Data to examine below:
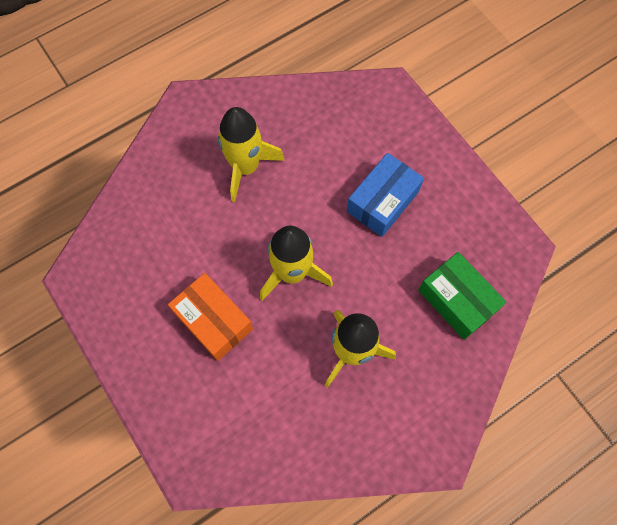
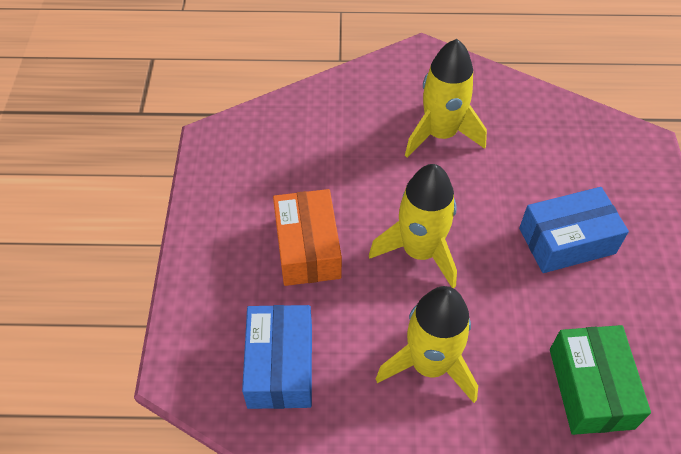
camera: 35 degrees right, 15 degrees down
(256, 420) = (280, 365): none -> blue box

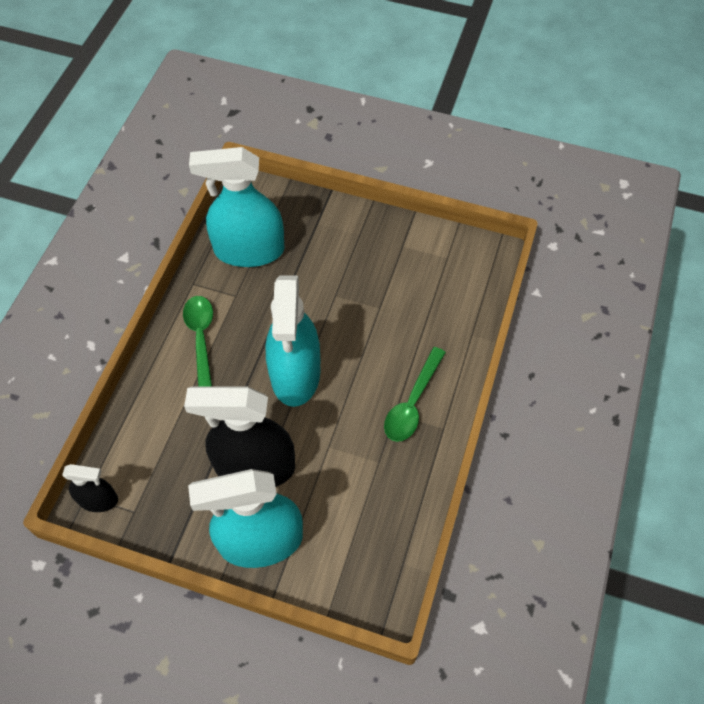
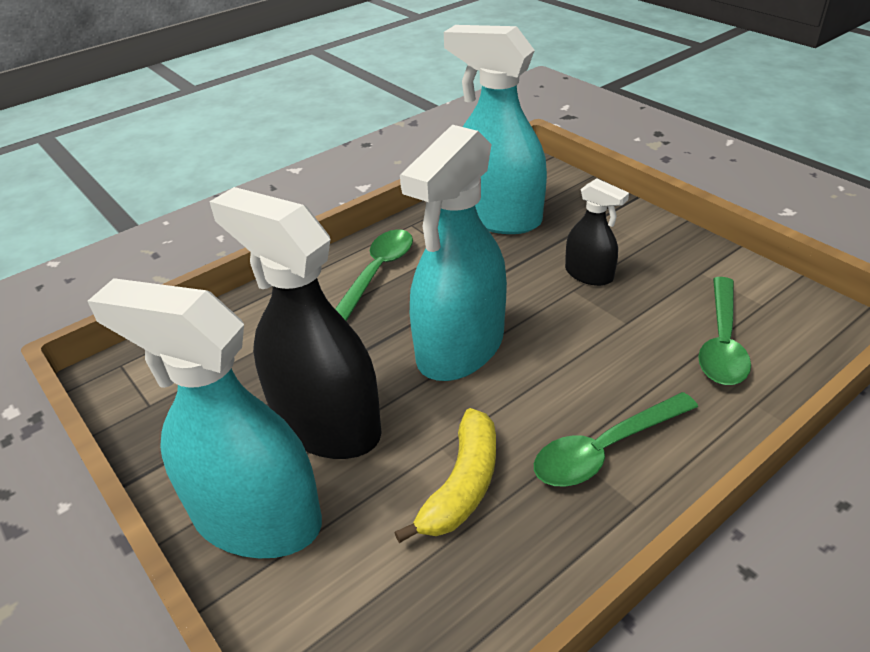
camera: 35 degrees right, 20 degrees down
(98, 500) = (127, 374): black spray bottle -> black spray bottle (589, 274)
(354, 463) = (462, 485): none -> yellow banana
(437, 299) = (721, 343): none -> green spoon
End of Data to examine.
Required work: Each line above should be returned exactly as written, apart from any pictures.

Exercise solution:
camera: 35 degrees right, 15 degrees down
(256, 420) = (280, 365): none -> blue box

camera: 35 degrees right, 20 degrees down
(98, 500) = (127, 374): black spray bottle -> black spray bottle (589, 274)
(354, 463) = (462, 485): none -> yellow banana
(437, 299) = (721, 343): none -> green spoon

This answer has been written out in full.